» **Assignment**: Of the material below, the lines to be retyped are those from the line containing "camera: 10 degrees right, 10 degrees down" through the line containing "(342, 241) = (380, 460): red", inclusive; reproduce them exactly.

» **Excerpted data**:
# # # # # # #
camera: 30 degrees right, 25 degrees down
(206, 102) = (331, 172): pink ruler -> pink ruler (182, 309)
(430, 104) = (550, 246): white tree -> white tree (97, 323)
# # # # # # #
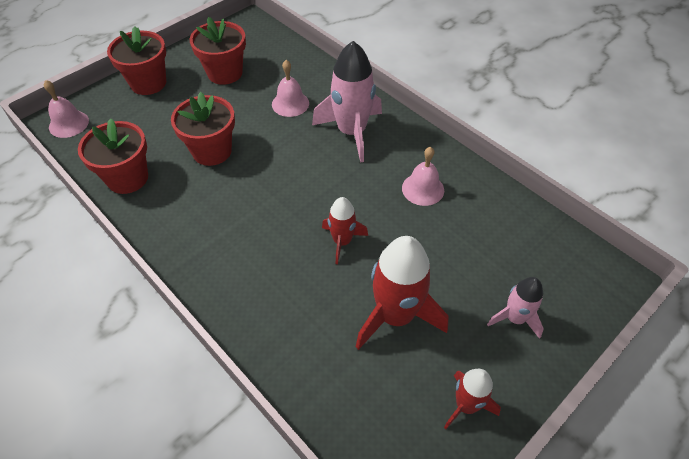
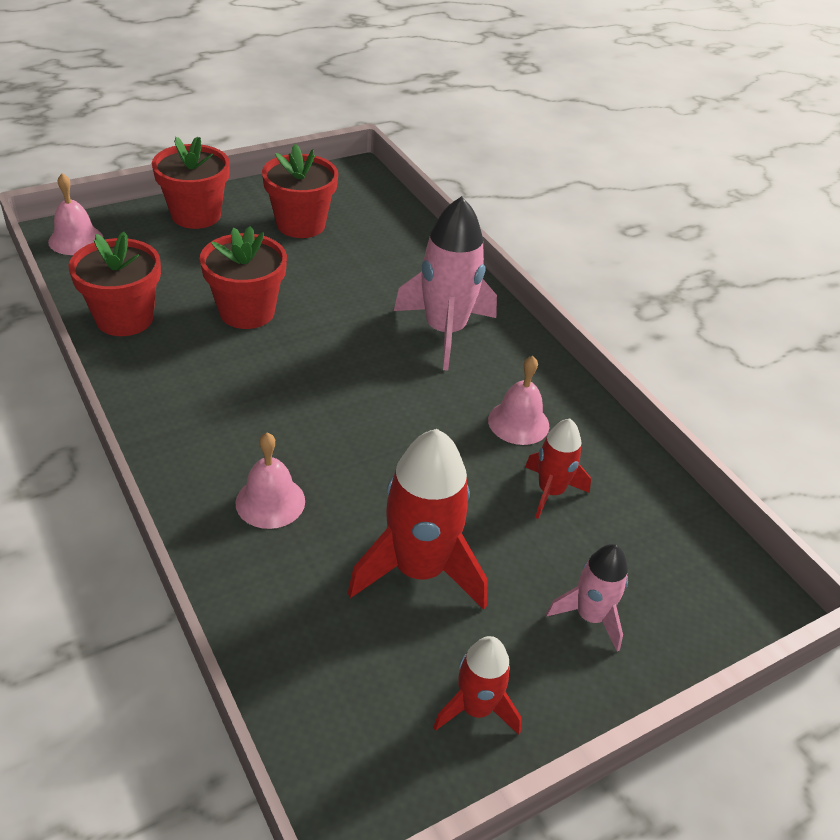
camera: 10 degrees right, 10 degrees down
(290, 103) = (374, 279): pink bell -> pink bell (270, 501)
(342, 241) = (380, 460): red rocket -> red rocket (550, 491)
# # # # # # #
» **Answer to this problem**:
camera: 10 degrees right, 10 degrees down
(290, 103) = (374, 279): pink bell -> pink bell (270, 501)
(342, 241) = (380, 460): red rocket -> red rocket (550, 491)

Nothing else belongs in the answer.